- [Brief] From the line with "yellow 2x2 tile" onward, reproduce each line of the entries exactly, ending at the last one, and add nothing.

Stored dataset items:
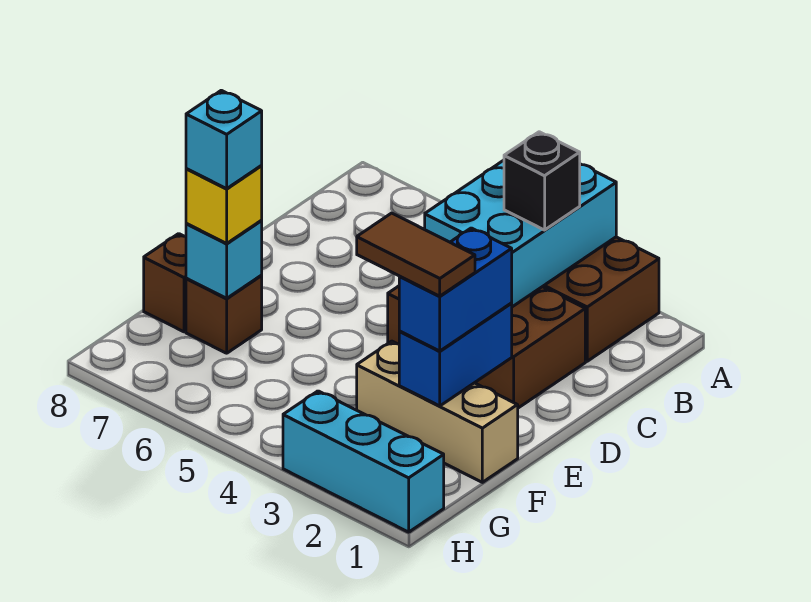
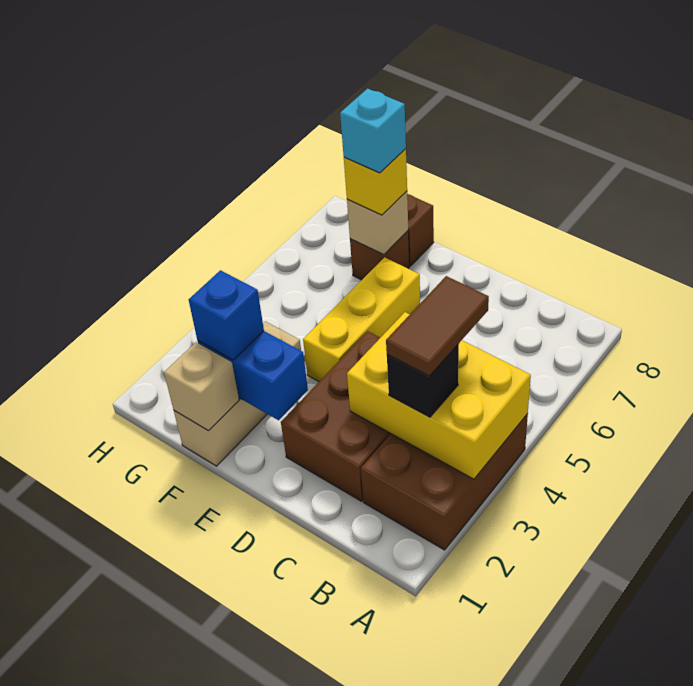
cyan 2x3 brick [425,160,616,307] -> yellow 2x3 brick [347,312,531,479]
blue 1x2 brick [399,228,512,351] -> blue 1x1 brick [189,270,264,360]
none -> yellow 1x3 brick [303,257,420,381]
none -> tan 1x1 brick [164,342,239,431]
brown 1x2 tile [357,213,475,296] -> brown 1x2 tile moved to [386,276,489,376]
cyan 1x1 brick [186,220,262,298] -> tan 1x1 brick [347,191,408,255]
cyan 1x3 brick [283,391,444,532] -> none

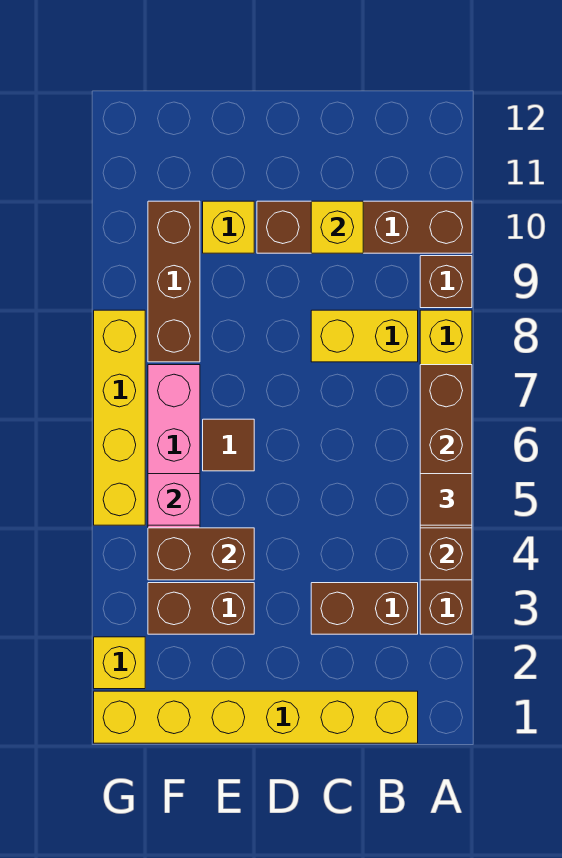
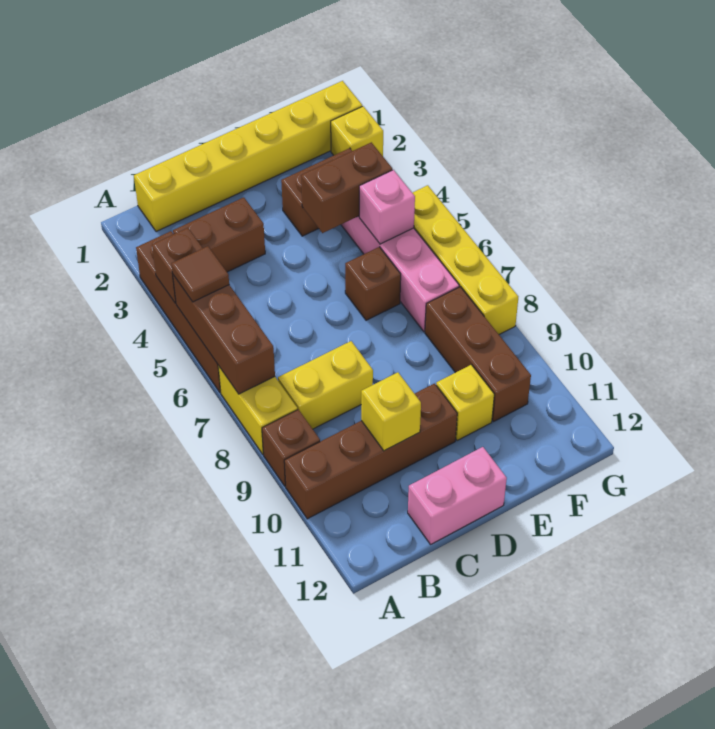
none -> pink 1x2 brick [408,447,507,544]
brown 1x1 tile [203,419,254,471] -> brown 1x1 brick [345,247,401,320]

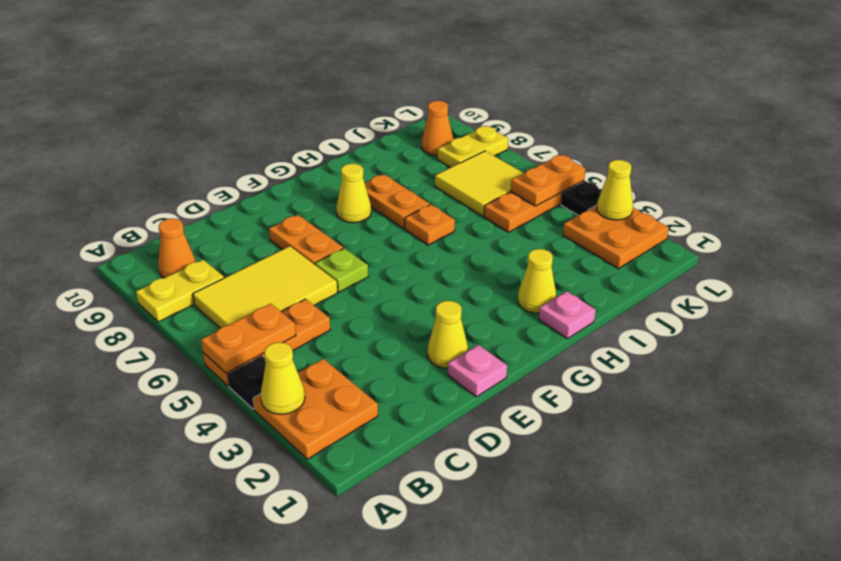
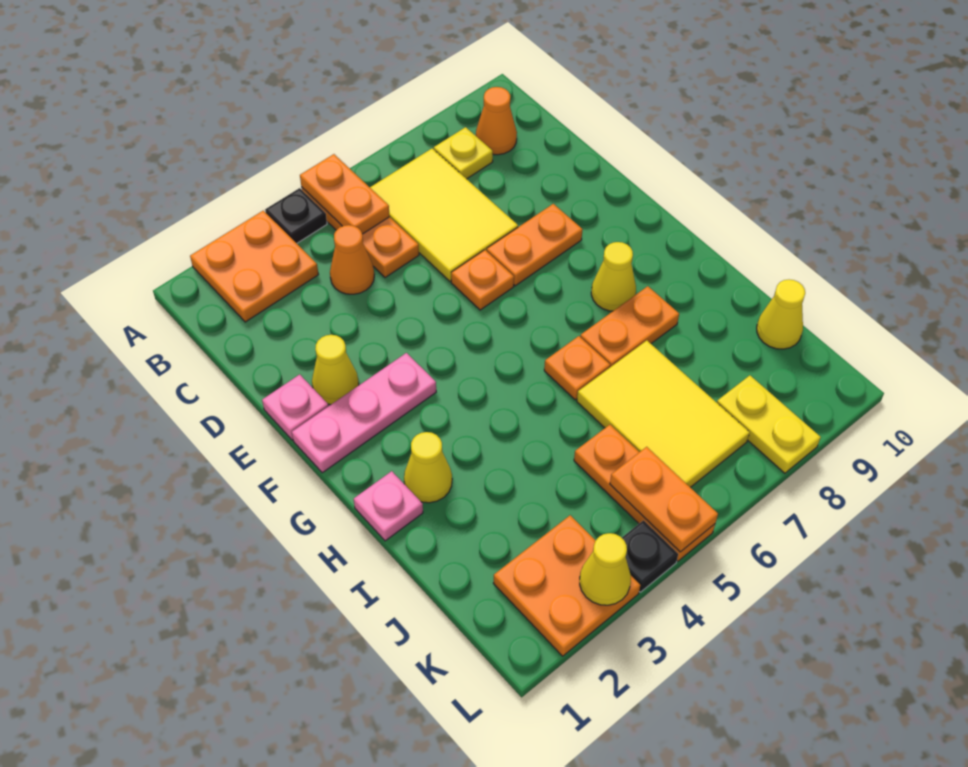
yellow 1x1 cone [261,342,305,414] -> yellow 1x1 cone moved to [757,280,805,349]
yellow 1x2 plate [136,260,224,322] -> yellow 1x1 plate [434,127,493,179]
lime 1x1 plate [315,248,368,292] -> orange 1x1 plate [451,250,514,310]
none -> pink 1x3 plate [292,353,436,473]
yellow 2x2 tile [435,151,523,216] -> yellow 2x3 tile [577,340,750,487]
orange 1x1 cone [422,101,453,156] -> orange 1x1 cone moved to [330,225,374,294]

- [Problem solution]
yellow 2x2 tile [435,151,523,216] -> yellow 2x3 tile [577,340,750,487]
orange 1x1 cone [422,101,453,156] -> orange 1x1 cone moved to [330,225,374,294]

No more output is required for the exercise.